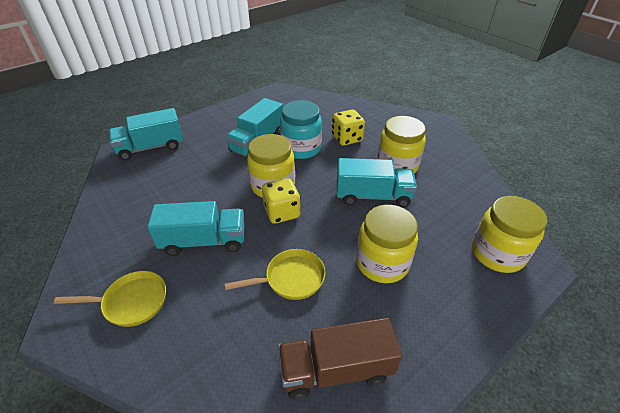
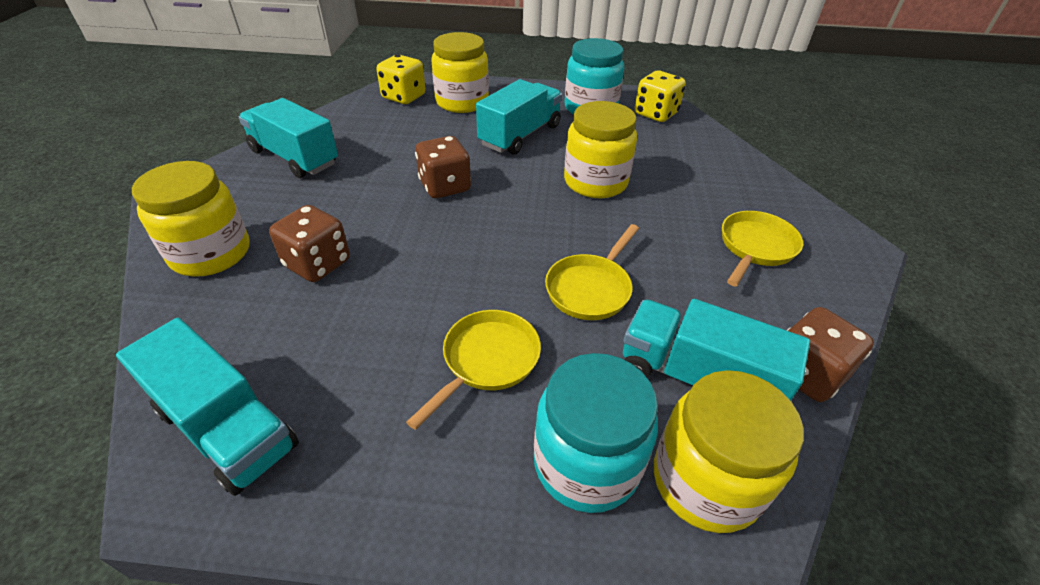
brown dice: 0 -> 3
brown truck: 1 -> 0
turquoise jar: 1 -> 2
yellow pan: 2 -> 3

---

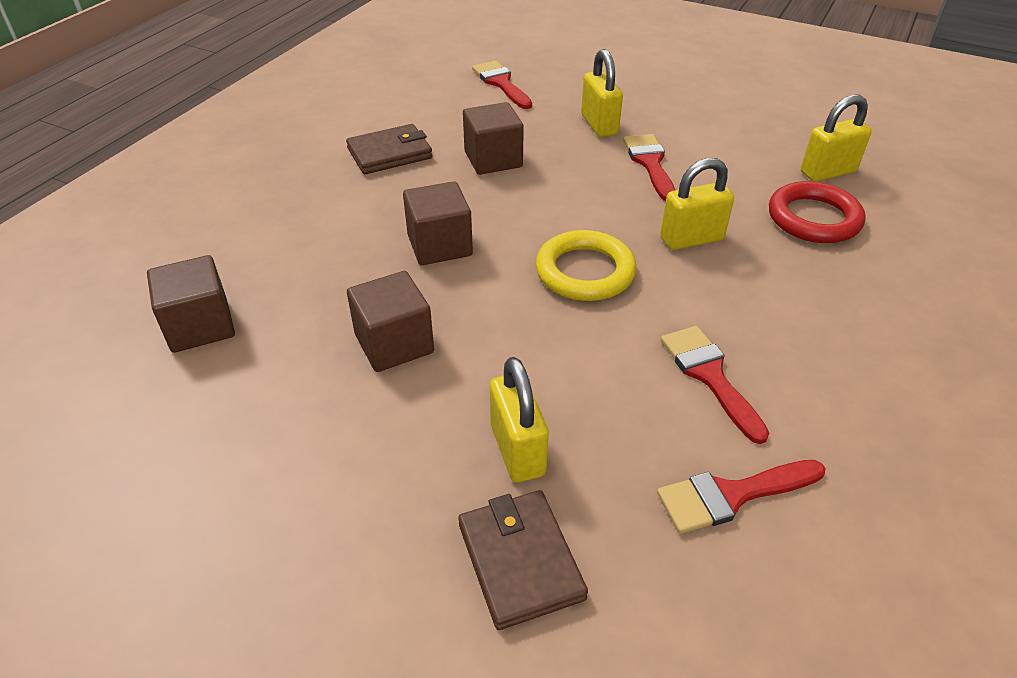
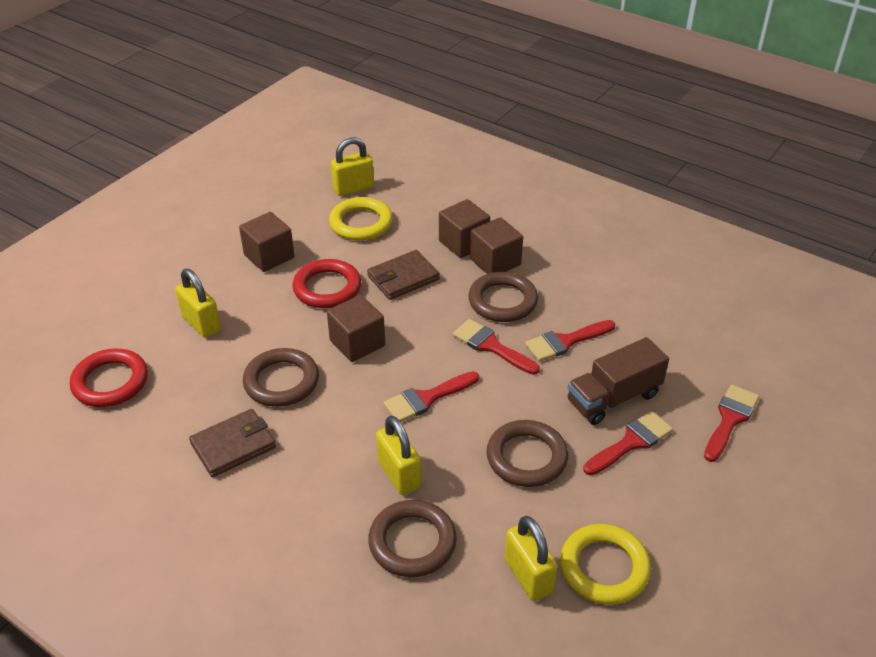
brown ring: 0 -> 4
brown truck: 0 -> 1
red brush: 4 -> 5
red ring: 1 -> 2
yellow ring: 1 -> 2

[Exercise] In the entries above, find each line with "ring" and copy it.

[Result below]
brown ring: 0 -> 4
red ring: 1 -> 2
yellow ring: 1 -> 2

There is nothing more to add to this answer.